══ Source information ══

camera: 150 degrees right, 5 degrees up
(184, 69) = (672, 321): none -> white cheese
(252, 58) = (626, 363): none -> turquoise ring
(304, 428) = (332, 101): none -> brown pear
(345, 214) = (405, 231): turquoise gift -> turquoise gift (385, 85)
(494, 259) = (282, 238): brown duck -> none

═══

Problem requirements:
Copy every line of the data where "brown" is found.

Task answer:
(304, 428) = (332, 101): none -> brown pear
(494, 259) = (282, 238): brown duck -> none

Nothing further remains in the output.